▶ [Brief] Retype, character for character, the line containing "AUDIO pin TX: B6 -> A8" along with each line after it through the end of the data, and only those.
-------
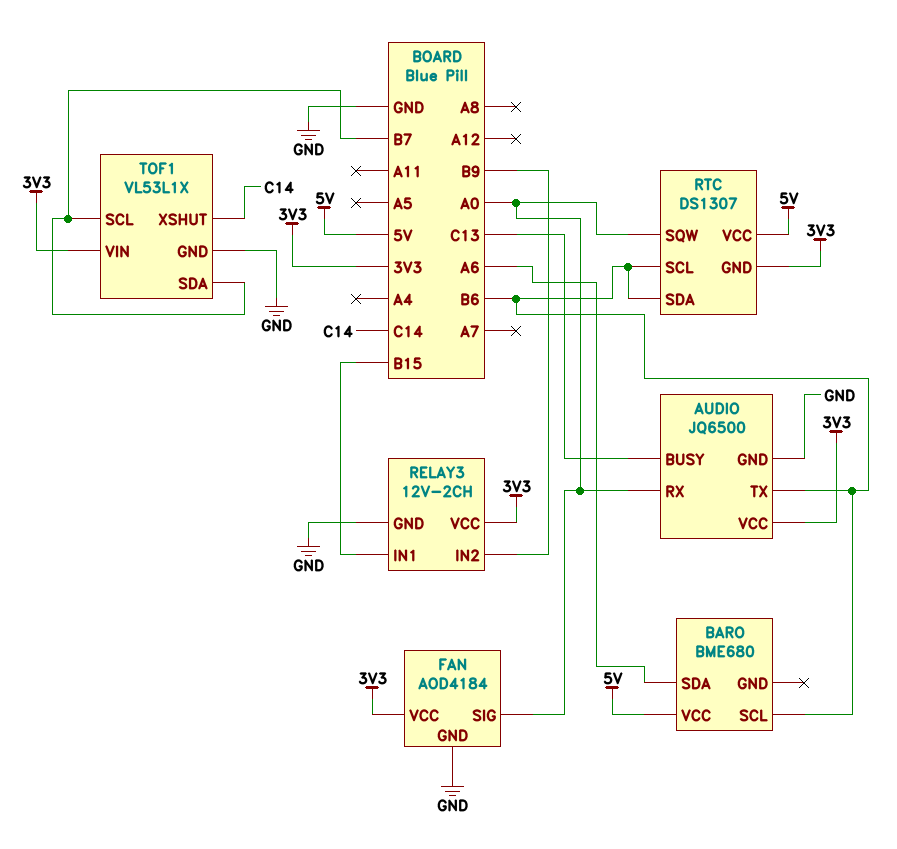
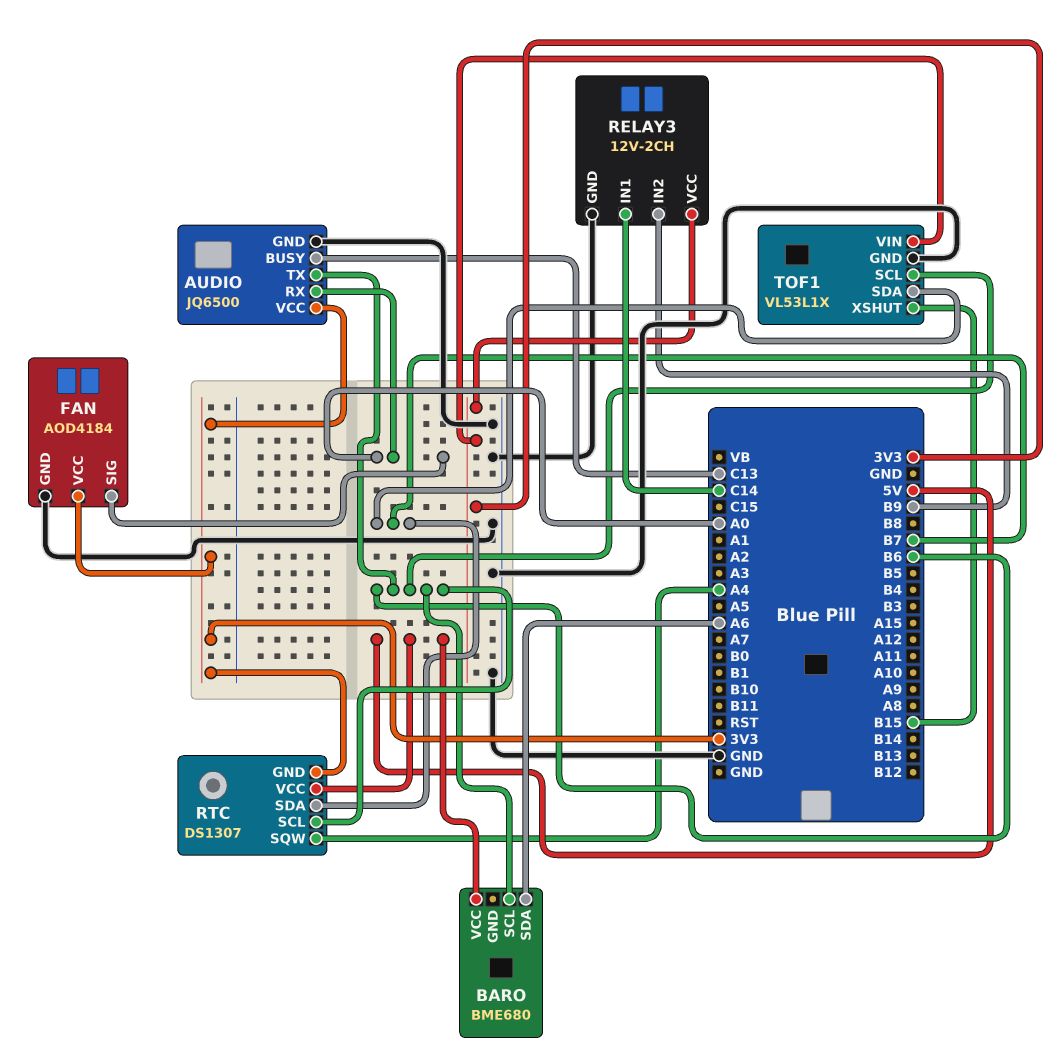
RELAY3 pin IN1: B15 -> C14
RTC pin SDA: B6 -> B7
RTC pin SQW: A0 -> A4
TOF1 pin SCL: B7 -> B6
TOF1 pin XSHUT: C14 -> B15

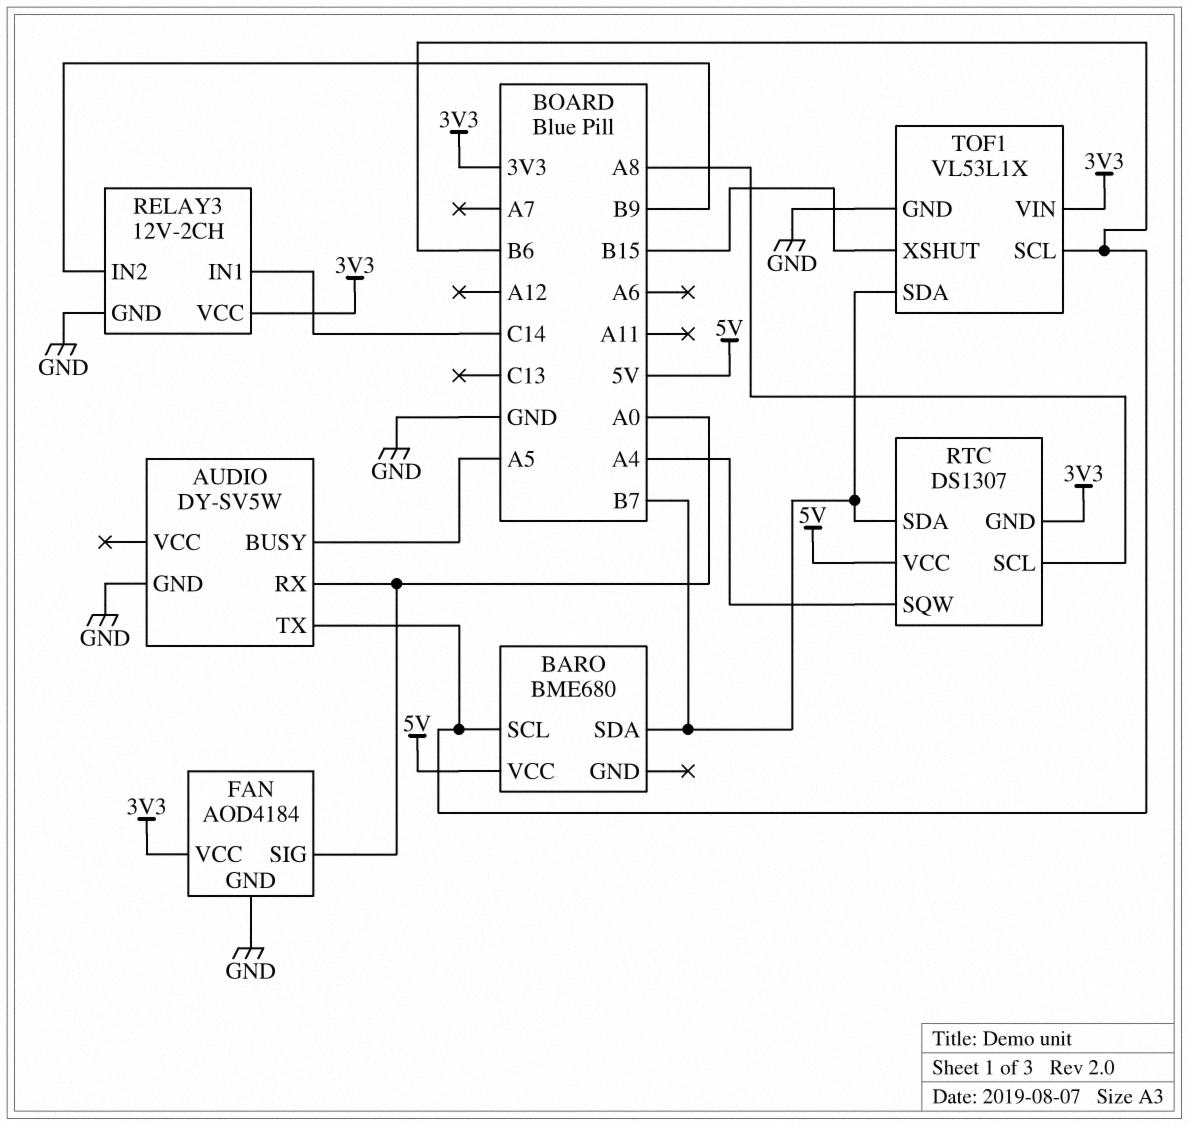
AUDIO: JQ6500 -> DY-SV5W
AUDIO pin BUSY: C13 -> A5
AUDIO pin VCC: 3V3 -> none
BARO pin SDA: A6 -> B7
RTC pin SCL: B6 -> A8

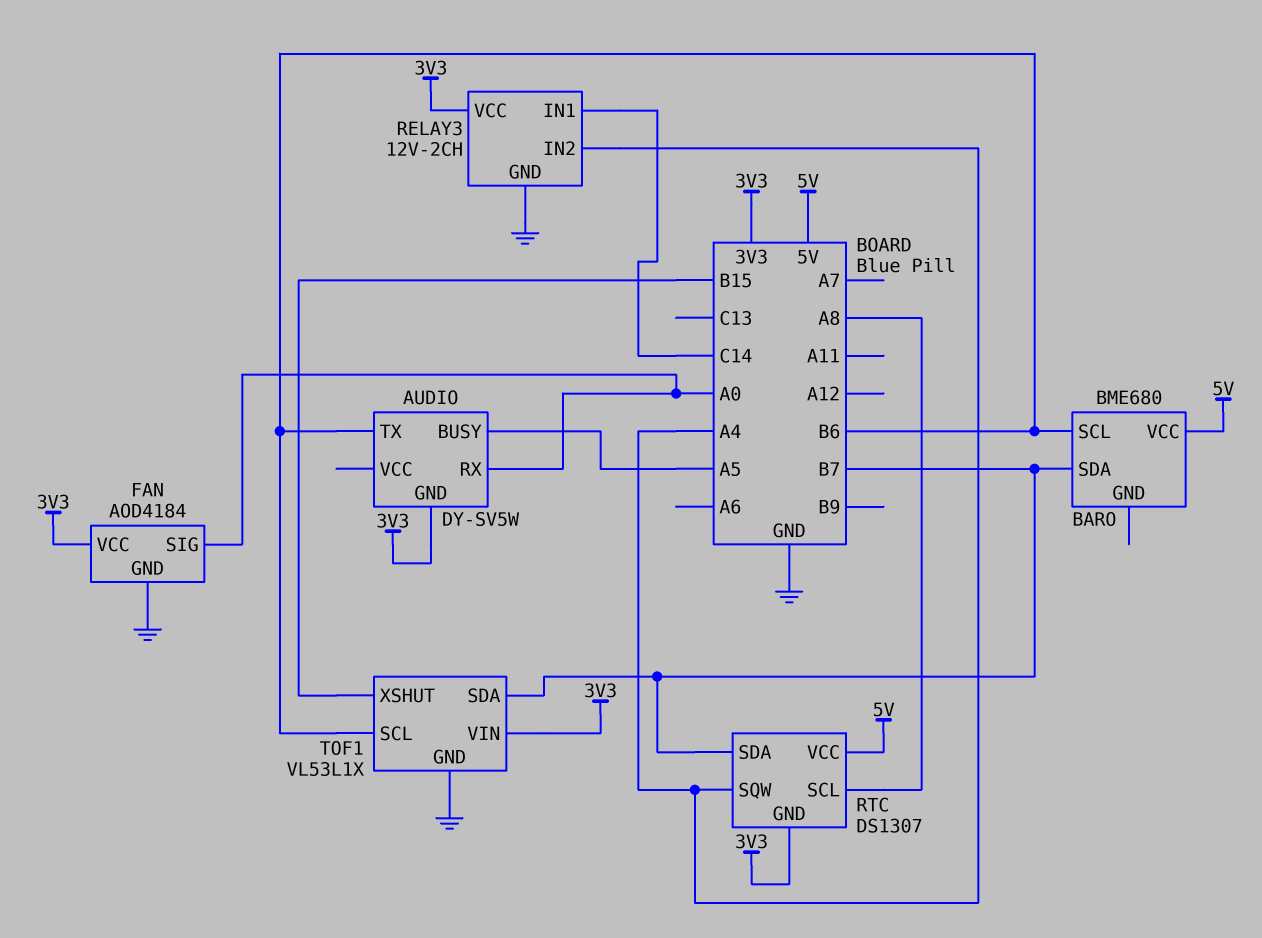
AUDIO pin GND: GND -> 3V3
RELAY3 pin IN2: B9 -> A4

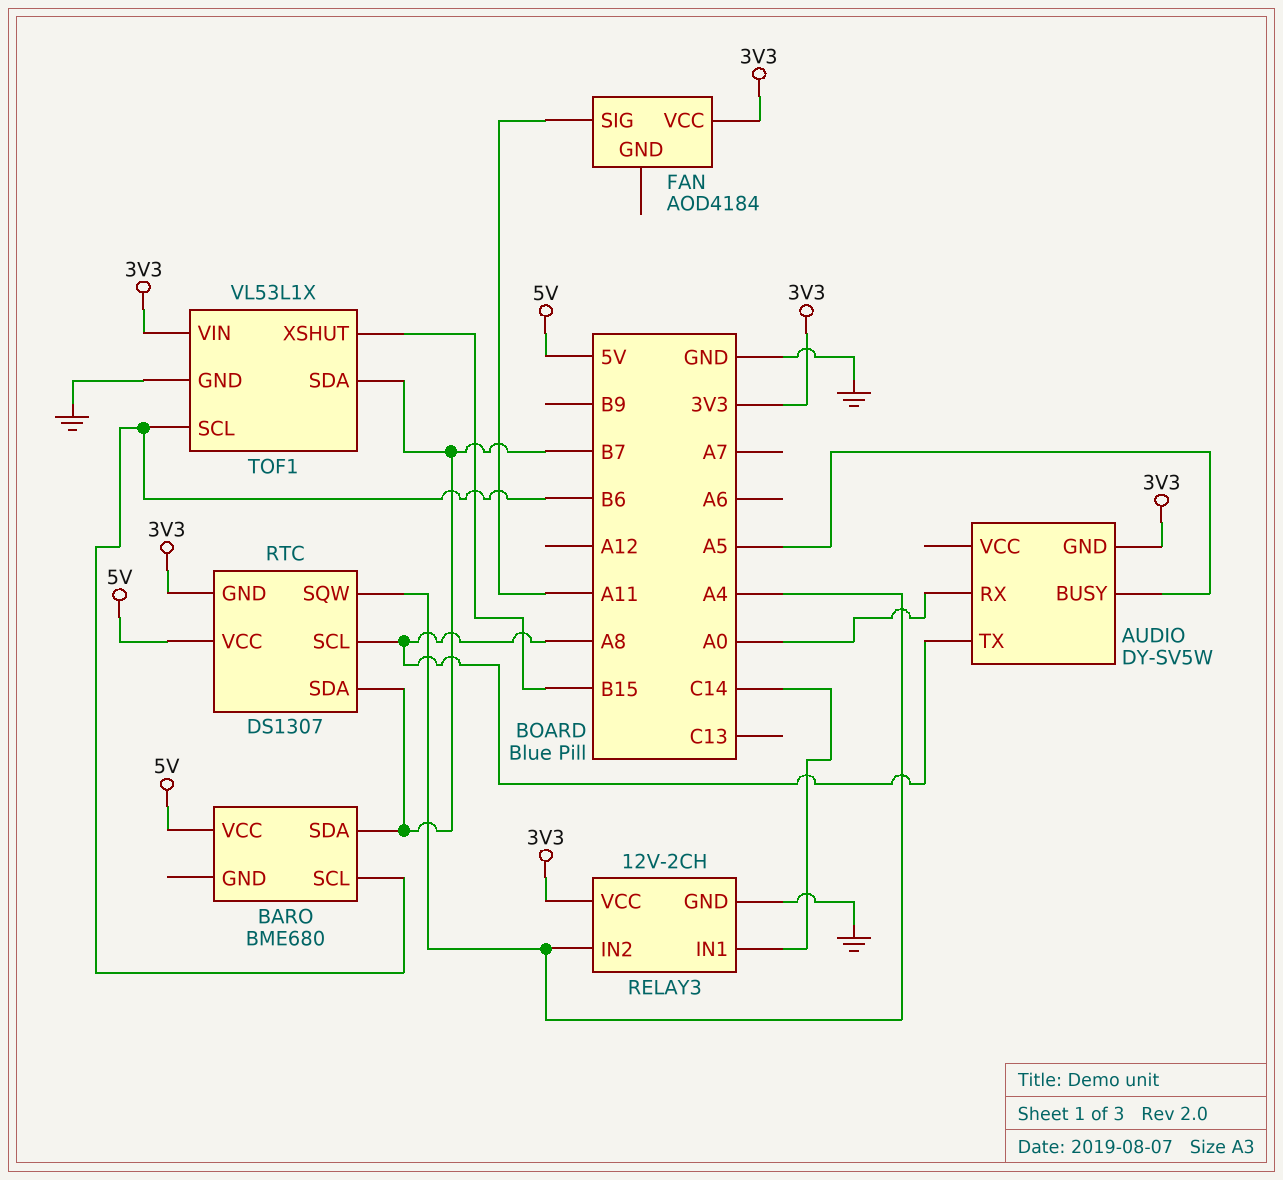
AUDIO pin TX: B6 -> A8
FAN pin GND: GND -> none
FAN pin SIG: A0 -> A11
-------
▶ [Answer to this task]
AUDIO pin TX: B6 -> A8
FAN pin GND: GND -> none
FAN pin SIG: A0 -> A11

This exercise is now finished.